(Provided data)
※ ※ ※

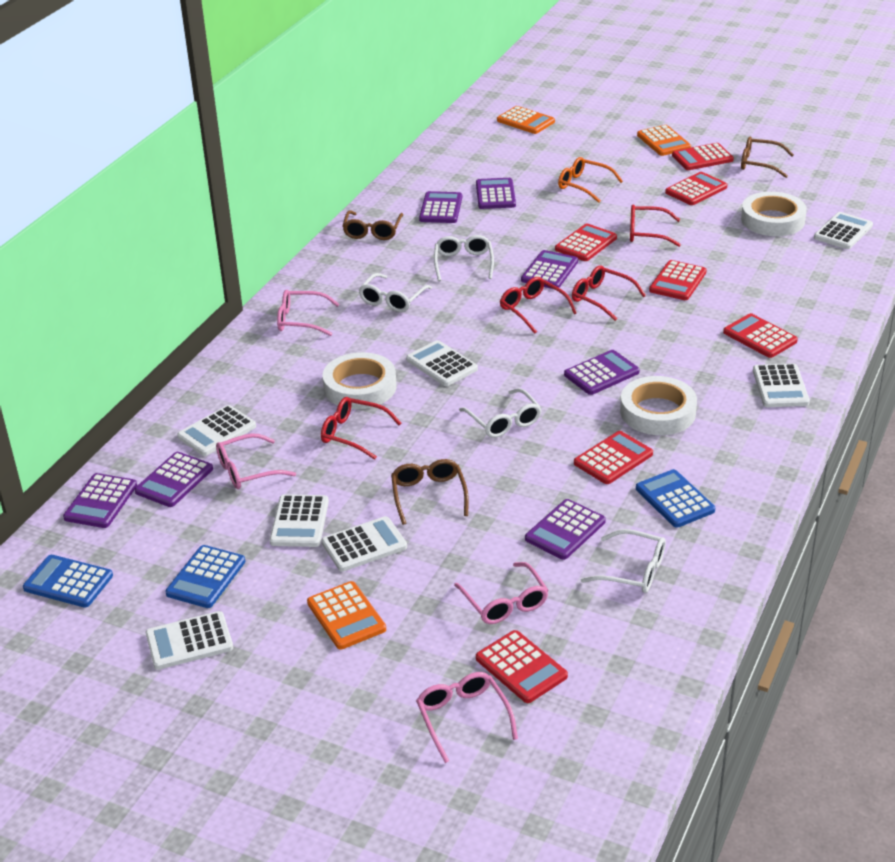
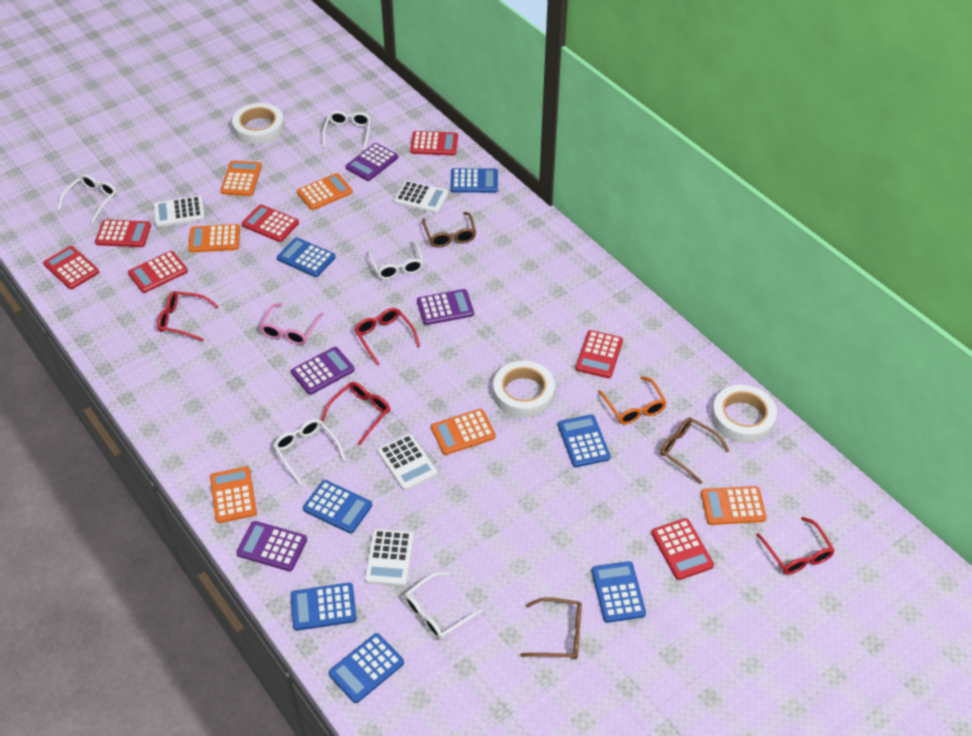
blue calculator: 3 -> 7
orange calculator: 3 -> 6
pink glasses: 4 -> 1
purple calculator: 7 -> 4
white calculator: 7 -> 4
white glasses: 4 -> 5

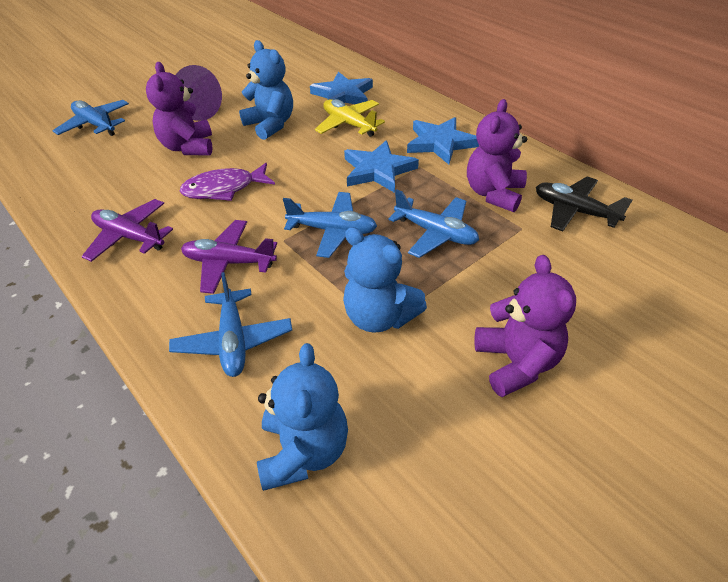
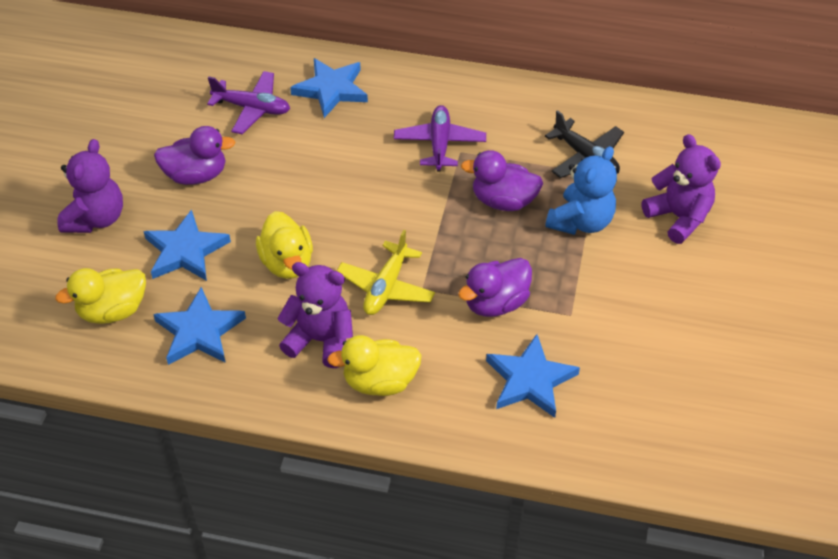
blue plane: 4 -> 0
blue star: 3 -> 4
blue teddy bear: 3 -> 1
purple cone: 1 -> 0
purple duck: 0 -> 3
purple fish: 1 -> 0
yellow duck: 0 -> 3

※ ※ ※

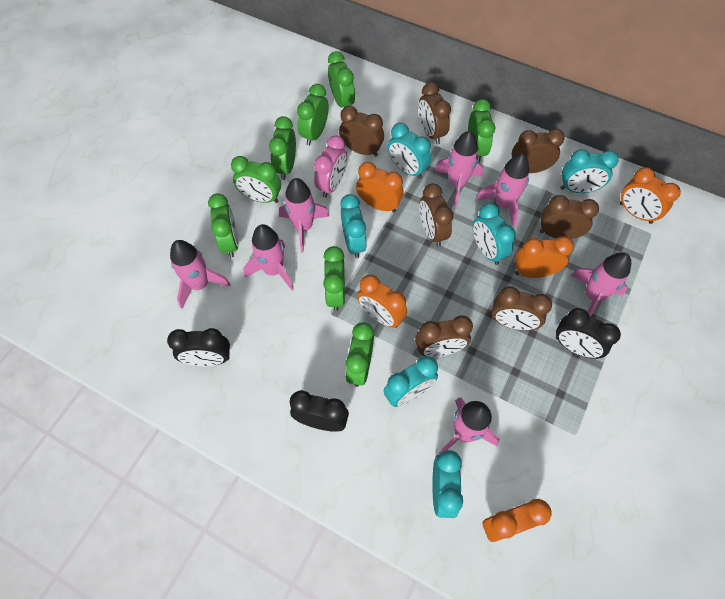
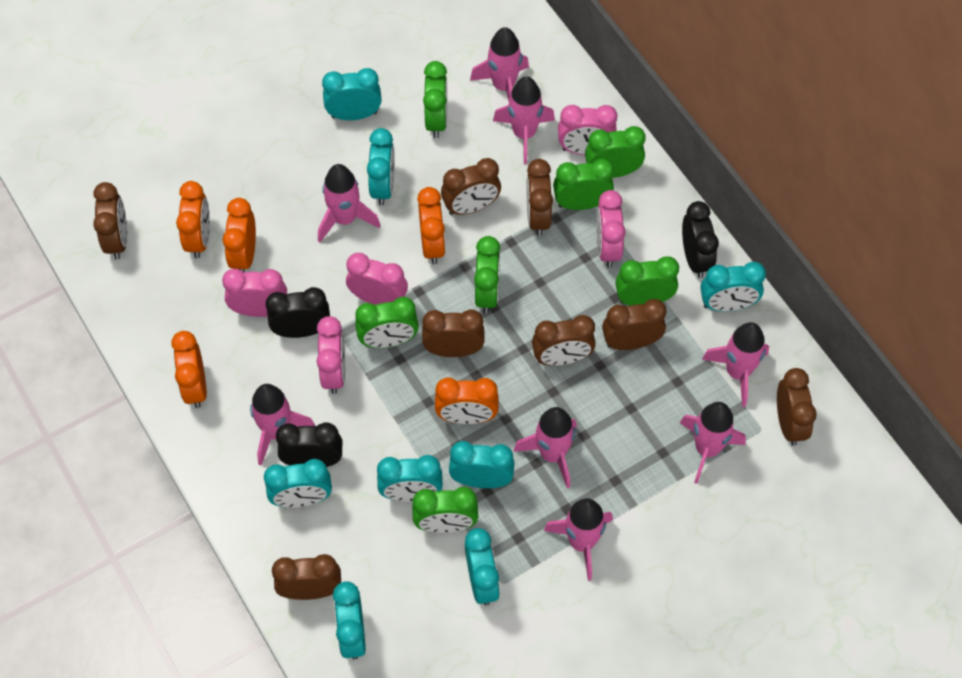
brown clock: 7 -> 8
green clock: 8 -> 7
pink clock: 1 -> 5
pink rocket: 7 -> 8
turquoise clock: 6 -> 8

※ ※ ※

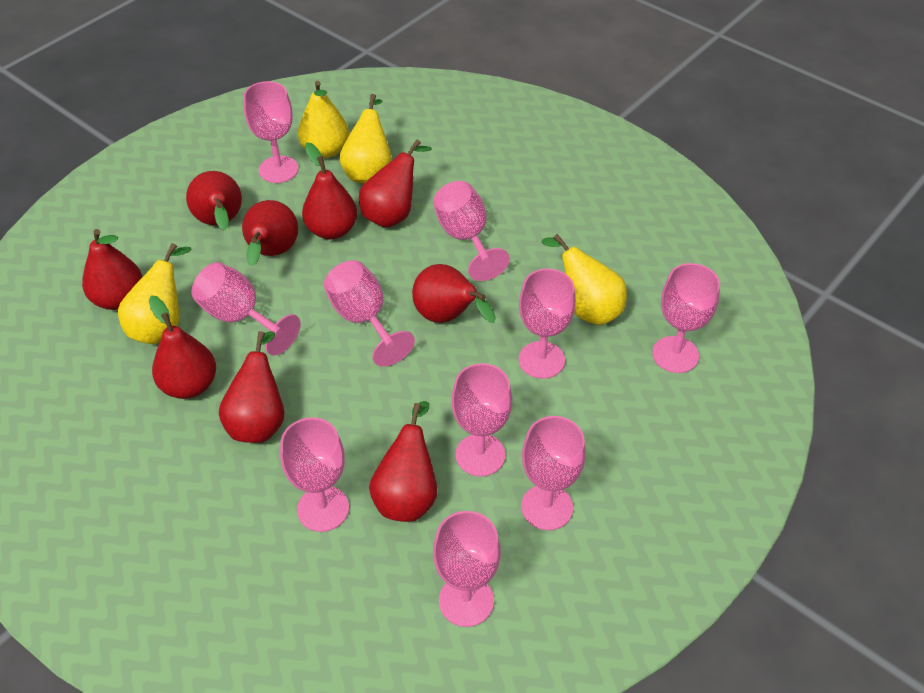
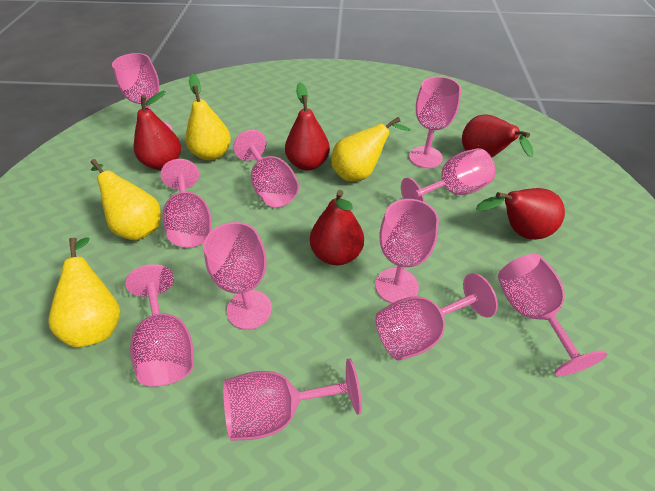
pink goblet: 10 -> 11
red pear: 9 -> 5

※ ※ ※

(What you should do)
In the data above, find the line containing "purple calculator: 7 -> 4" and the line containing "yellow duck: 0 -> 3". Copy exactly the stretch from the first through the second, both included, leaving out any picture.

(Response area)
purple calculator: 7 -> 4
white calculator: 7 -> 4
white glasses: 4 -> 5

blue plane: 4 -> 0
blue star: 3 -> 4
blue teddy bear: 3 -> 1
purple cone: 1 -> 0
purple duck: 0 -> 3
purple fish: 1 -> 0
yellow duck: 0 -> 3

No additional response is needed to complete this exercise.